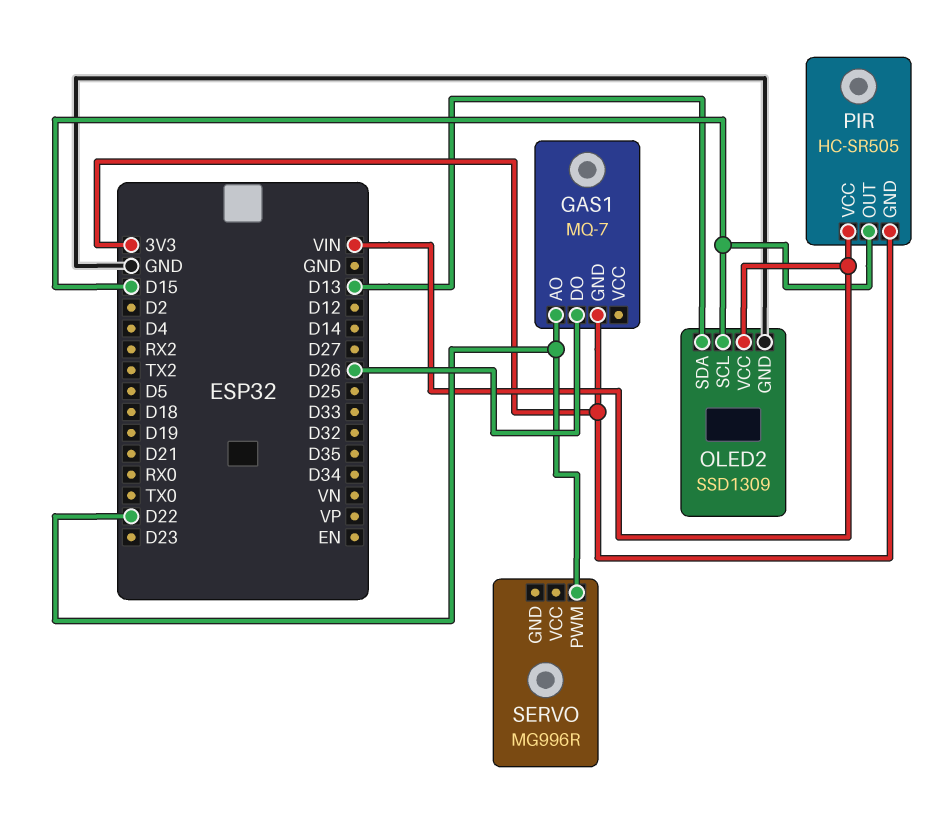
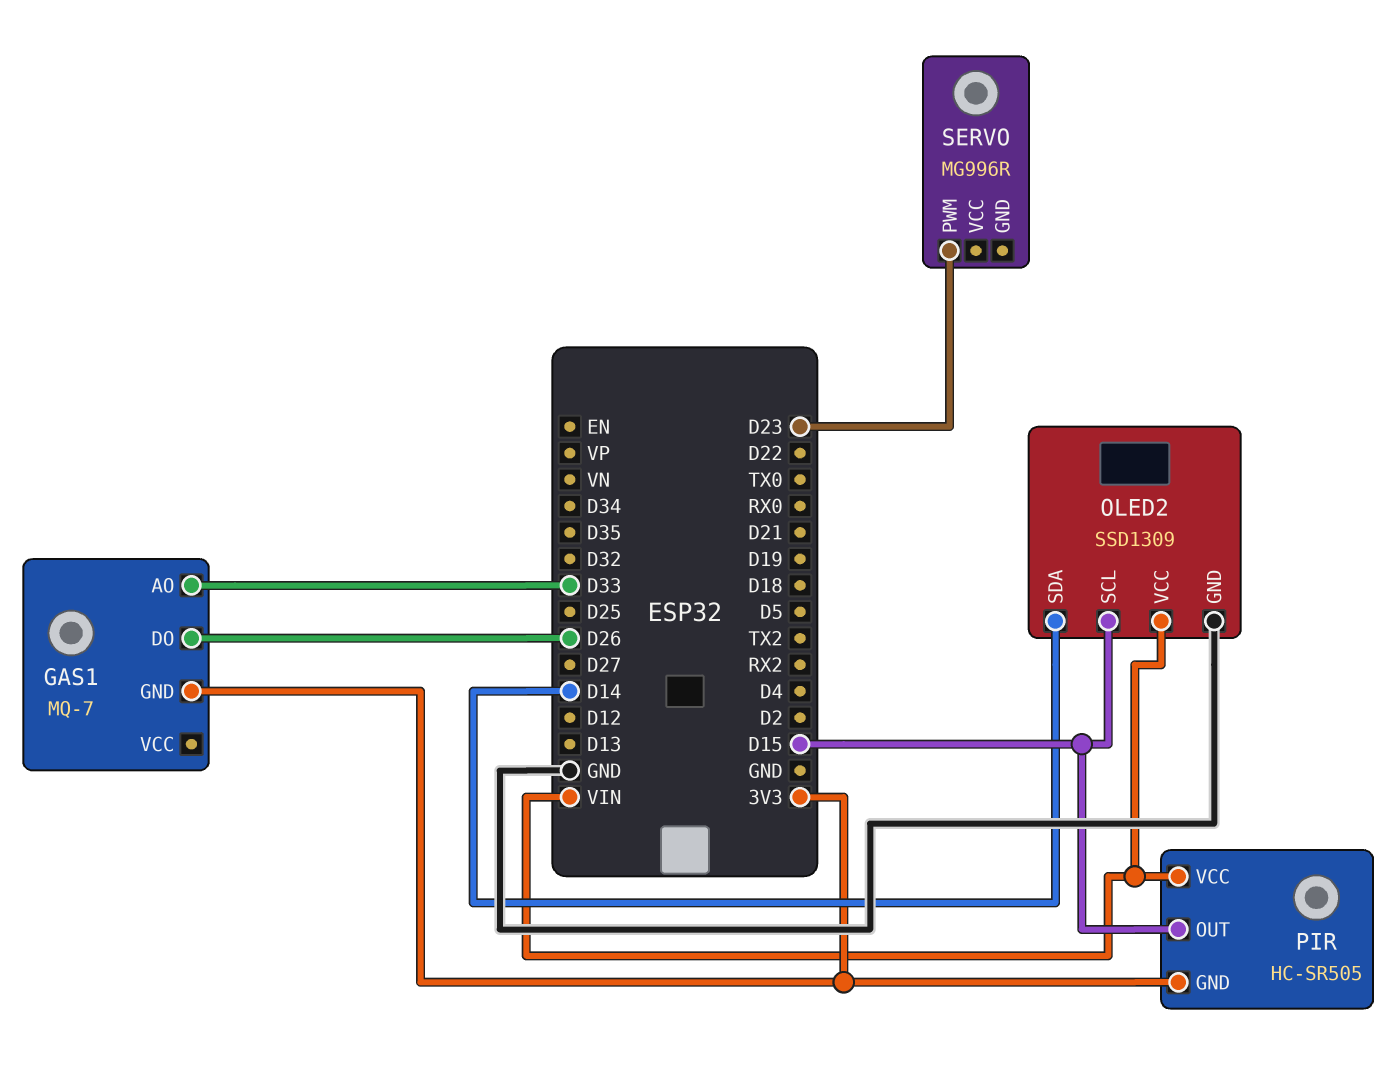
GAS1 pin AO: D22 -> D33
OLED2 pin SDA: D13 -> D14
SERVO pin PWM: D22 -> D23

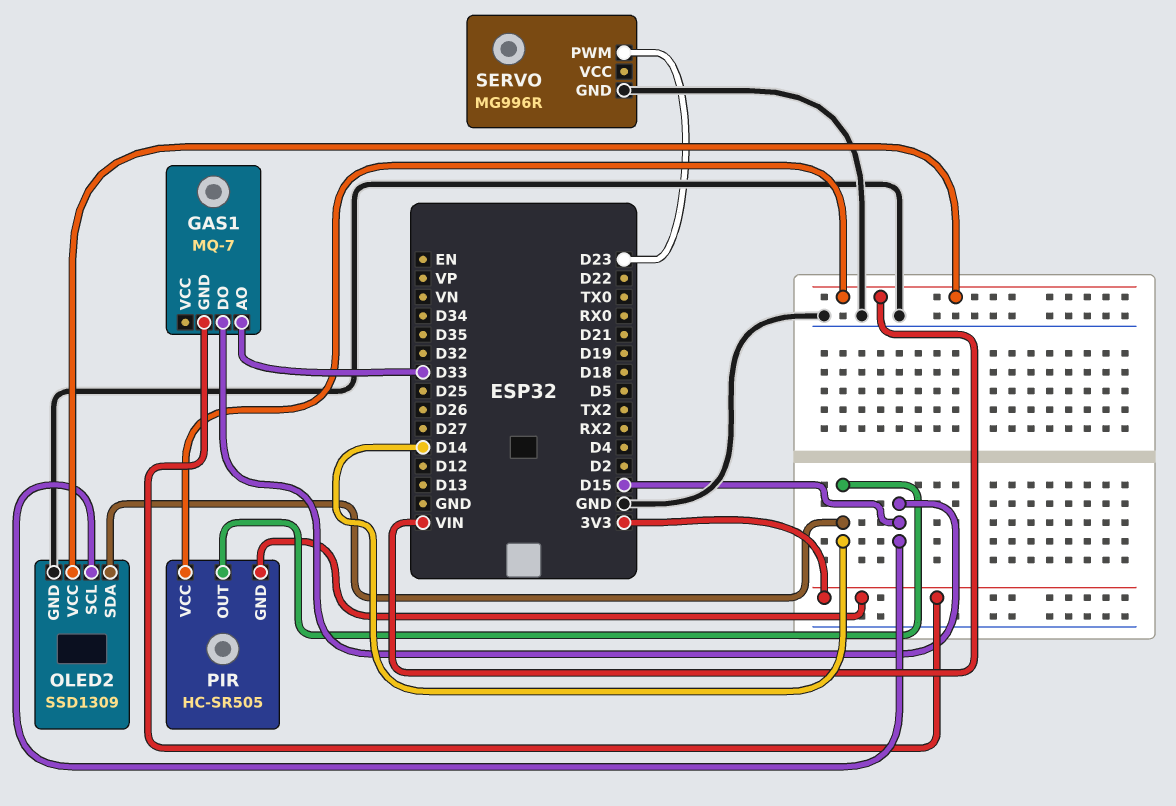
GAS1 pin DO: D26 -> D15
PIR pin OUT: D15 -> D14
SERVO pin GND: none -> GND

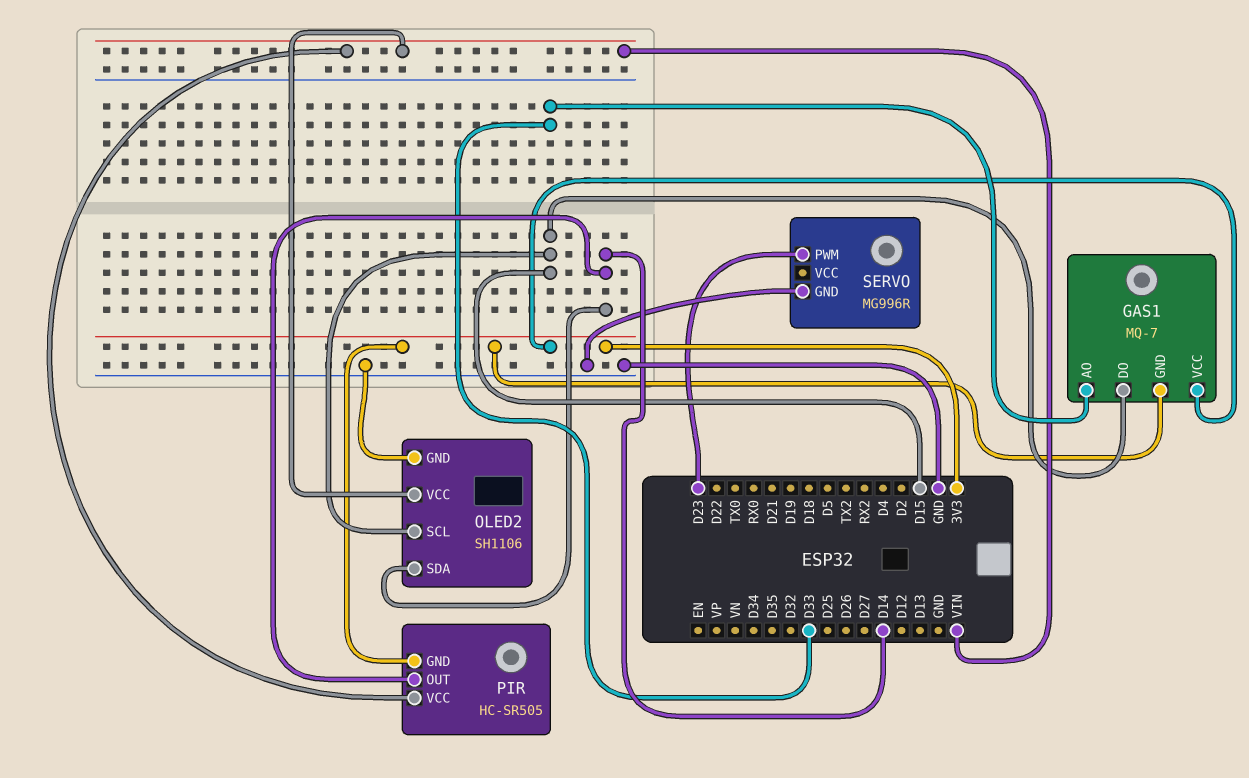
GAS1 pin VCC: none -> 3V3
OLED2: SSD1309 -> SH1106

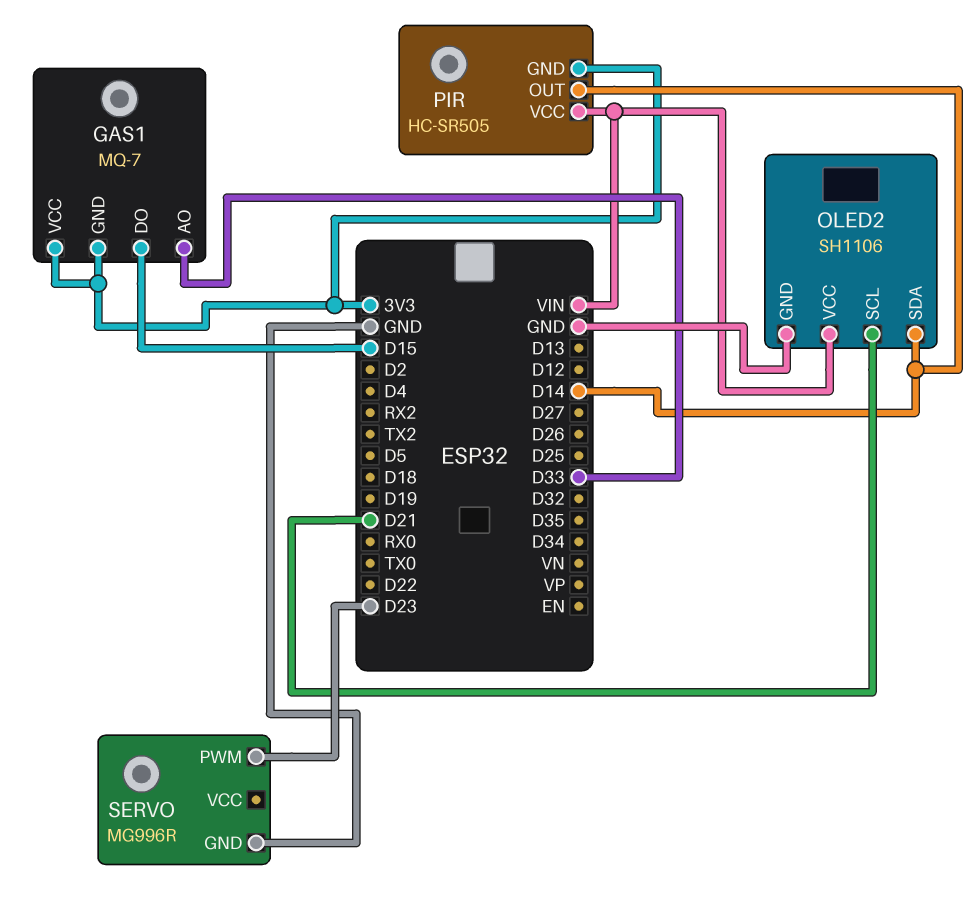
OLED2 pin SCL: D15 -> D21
--------------------------------------------------
What you are asked to do — In the entries above, find each line with the word "SERVO" and return it.

Result —
SERVO pin PWM: D22 -> D23
SERVO pin GND: none -> GND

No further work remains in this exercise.